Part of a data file
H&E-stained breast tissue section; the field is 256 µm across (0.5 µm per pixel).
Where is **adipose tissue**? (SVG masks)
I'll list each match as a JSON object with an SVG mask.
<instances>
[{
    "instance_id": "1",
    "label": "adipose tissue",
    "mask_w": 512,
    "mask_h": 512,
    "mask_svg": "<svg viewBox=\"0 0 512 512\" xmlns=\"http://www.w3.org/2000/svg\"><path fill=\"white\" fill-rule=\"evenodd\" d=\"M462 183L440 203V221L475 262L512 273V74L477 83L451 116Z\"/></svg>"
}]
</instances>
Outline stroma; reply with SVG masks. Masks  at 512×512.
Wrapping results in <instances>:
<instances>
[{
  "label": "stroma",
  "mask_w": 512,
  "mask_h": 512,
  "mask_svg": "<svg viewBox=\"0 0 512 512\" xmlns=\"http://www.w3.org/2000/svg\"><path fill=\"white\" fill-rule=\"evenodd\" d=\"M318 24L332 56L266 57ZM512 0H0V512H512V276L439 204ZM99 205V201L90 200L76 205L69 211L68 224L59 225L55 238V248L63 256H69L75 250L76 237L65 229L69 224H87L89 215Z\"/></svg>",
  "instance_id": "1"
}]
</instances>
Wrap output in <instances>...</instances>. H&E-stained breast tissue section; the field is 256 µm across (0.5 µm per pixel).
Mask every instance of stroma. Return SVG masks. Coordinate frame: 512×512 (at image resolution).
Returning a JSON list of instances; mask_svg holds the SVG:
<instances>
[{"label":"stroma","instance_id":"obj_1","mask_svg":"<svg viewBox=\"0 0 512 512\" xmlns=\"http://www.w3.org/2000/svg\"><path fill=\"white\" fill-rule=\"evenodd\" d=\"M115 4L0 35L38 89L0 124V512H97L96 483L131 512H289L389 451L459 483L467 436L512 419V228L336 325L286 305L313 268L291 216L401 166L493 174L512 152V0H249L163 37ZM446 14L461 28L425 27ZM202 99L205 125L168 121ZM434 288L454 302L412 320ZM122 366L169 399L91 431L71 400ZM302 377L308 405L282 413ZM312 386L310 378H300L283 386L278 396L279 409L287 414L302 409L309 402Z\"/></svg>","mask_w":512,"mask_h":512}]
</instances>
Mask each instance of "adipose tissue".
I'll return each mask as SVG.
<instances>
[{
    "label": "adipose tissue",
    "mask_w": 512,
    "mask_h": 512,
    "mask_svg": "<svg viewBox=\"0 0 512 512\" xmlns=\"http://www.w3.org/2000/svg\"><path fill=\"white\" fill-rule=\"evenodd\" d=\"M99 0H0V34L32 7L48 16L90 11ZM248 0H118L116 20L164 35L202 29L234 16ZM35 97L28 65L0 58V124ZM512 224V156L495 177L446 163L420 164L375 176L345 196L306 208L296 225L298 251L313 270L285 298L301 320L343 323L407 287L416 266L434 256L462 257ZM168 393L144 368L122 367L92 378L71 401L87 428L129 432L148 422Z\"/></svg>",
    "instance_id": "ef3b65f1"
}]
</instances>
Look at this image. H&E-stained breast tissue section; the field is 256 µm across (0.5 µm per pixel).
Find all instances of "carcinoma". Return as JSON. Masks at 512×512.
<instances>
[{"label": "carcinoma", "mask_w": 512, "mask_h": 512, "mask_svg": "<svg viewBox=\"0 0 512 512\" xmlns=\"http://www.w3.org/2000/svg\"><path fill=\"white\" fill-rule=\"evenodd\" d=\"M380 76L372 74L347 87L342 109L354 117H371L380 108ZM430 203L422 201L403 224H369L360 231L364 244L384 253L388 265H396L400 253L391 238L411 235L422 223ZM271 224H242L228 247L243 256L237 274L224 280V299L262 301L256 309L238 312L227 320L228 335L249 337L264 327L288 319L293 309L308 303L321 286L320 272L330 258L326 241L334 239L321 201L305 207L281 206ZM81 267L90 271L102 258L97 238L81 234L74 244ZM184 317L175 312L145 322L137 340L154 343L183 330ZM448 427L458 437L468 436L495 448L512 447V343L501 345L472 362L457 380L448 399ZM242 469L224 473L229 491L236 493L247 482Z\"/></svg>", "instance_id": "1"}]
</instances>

Goal of the exercise: Scan the entries above for the word "stained" and collect each line holding it.

Solution below:
H&E-stained breast tissue section; the field is 256 µm across (0.5 µm per pixel).
Wrap output in <instances>...</instances>. H&E-stained breast tissue section; the field is 256 µm across (0.5 µm per pixel).
Look at this image. H&E-stained breast tissue section; the field is 256 µm across (0.5 µm per pixel).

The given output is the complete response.